#### About this task:
The output must match the lines from the first line of the listing below through the line holding "(398, 304) = (353, 342): white" exactly and must contain no pictures.

* * * *

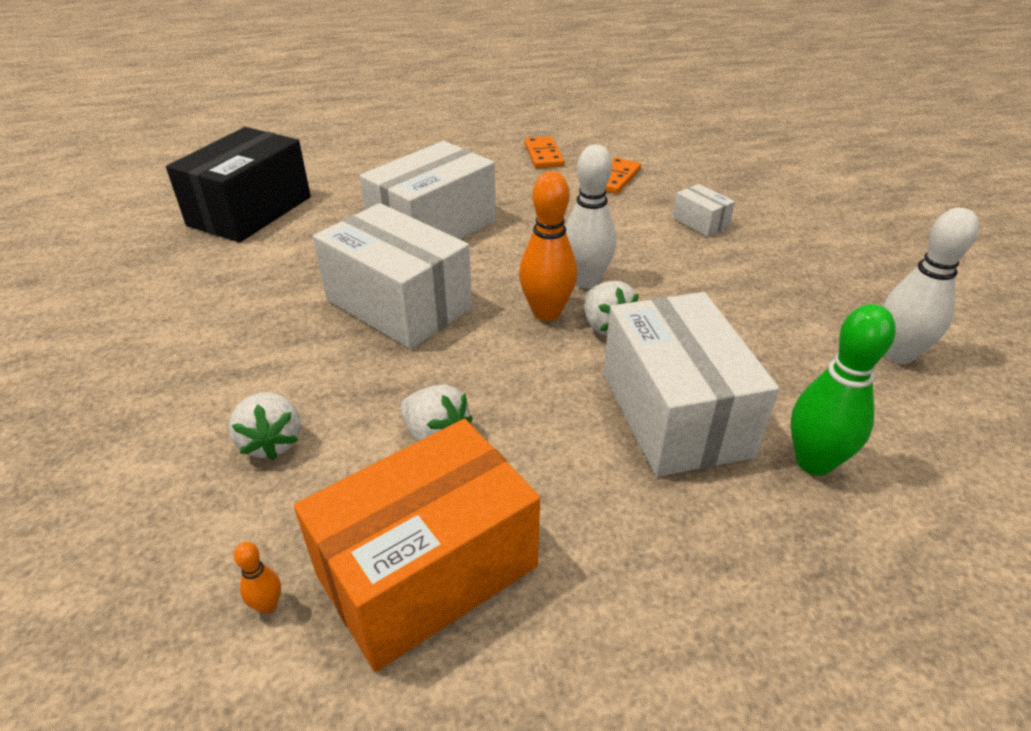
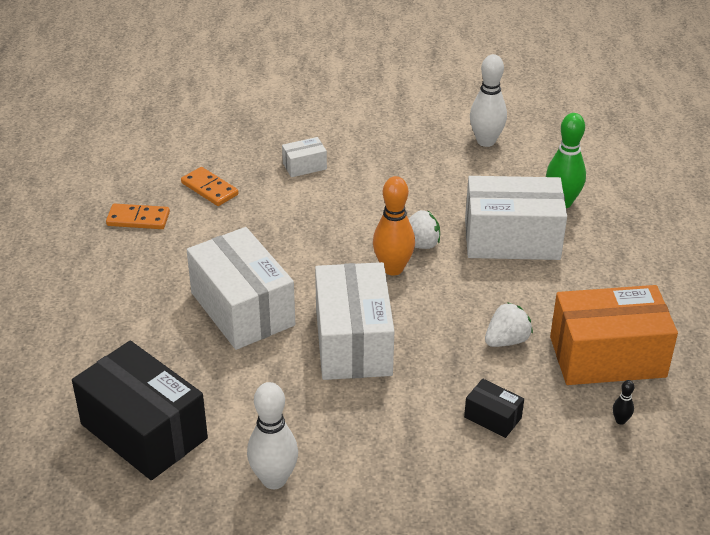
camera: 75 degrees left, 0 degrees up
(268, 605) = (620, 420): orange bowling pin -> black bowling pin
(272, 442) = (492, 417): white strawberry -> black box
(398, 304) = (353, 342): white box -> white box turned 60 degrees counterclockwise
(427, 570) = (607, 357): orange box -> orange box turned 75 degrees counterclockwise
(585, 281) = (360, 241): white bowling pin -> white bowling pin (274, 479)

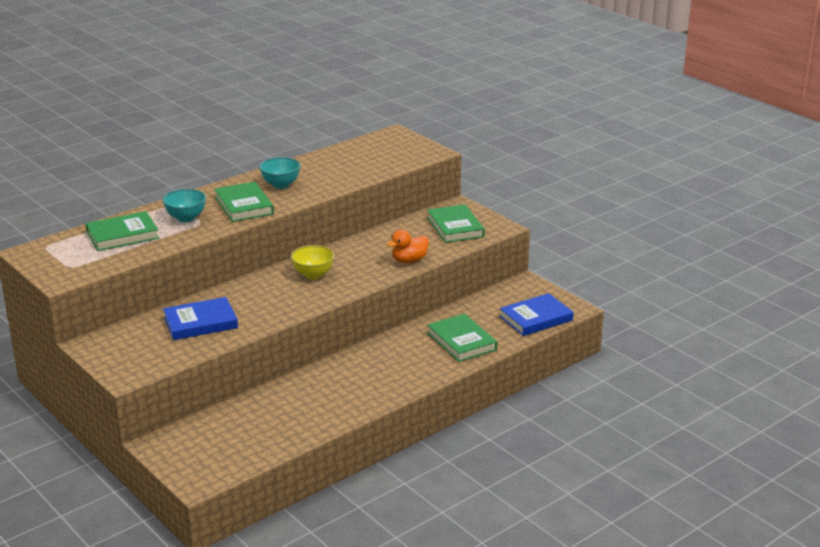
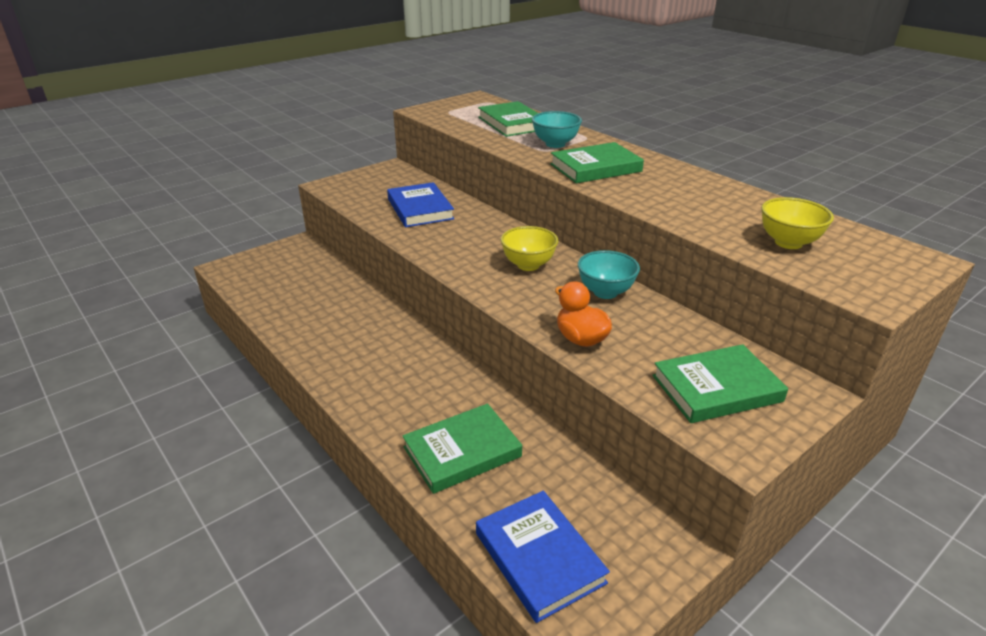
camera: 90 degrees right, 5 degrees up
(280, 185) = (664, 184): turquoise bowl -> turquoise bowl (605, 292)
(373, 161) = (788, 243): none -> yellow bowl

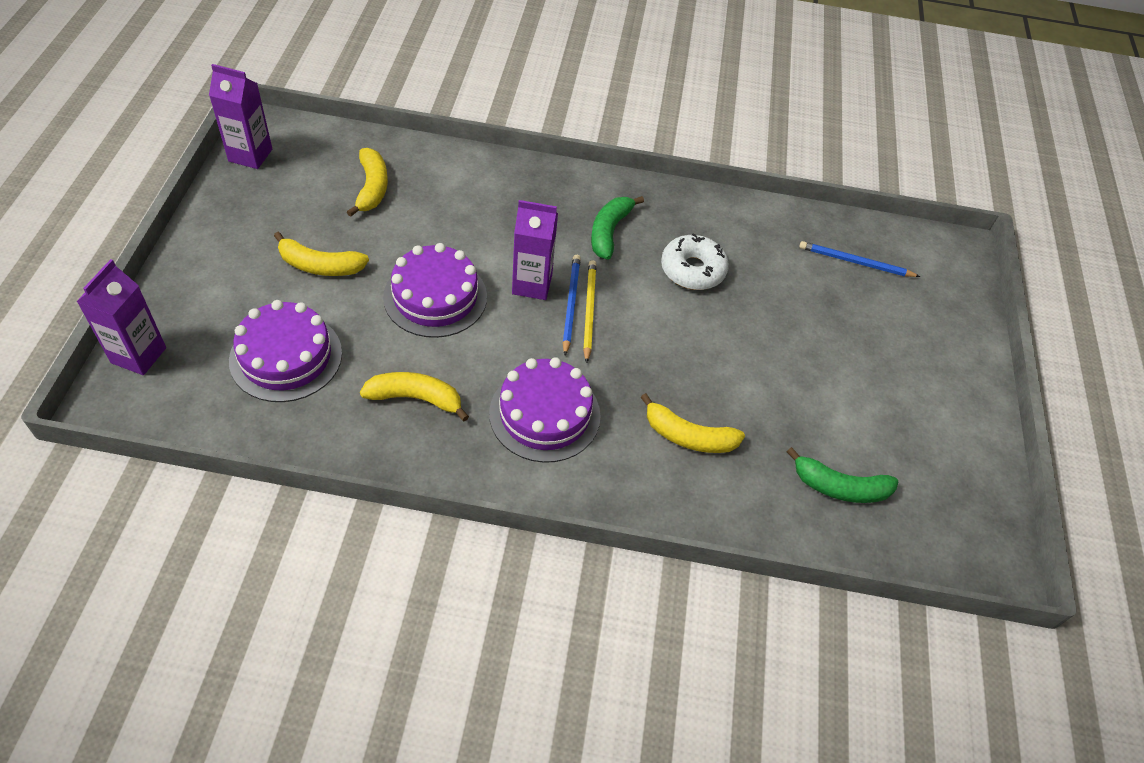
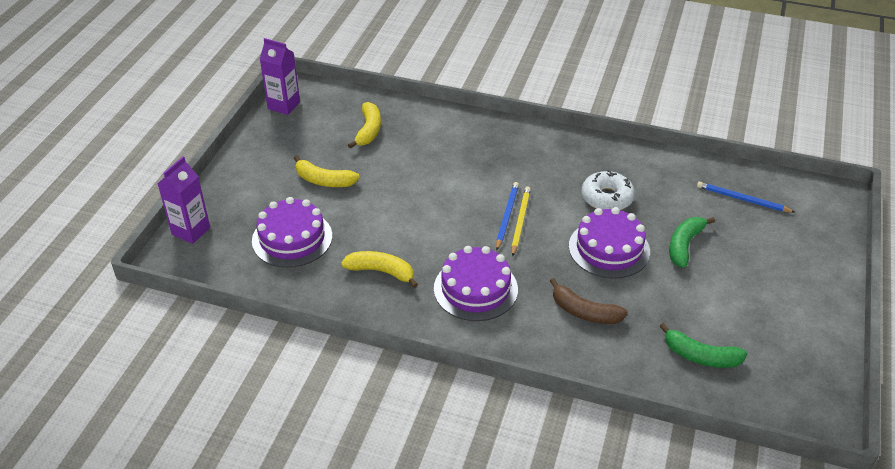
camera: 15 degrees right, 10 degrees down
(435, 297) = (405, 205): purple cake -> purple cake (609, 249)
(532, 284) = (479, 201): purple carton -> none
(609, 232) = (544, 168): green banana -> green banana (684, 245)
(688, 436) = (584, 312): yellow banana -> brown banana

* * * *

#### Expected answer:
camera: 75 degrees left, 0 degrees up
(268, 605) = (620, 420): orange bowling pin -> black bowling pin
(272, 442) = (492, 417): white strawberry -> black box
(398, 304) = (353, 342): white box -> white box turned 60 degrees counterclockwise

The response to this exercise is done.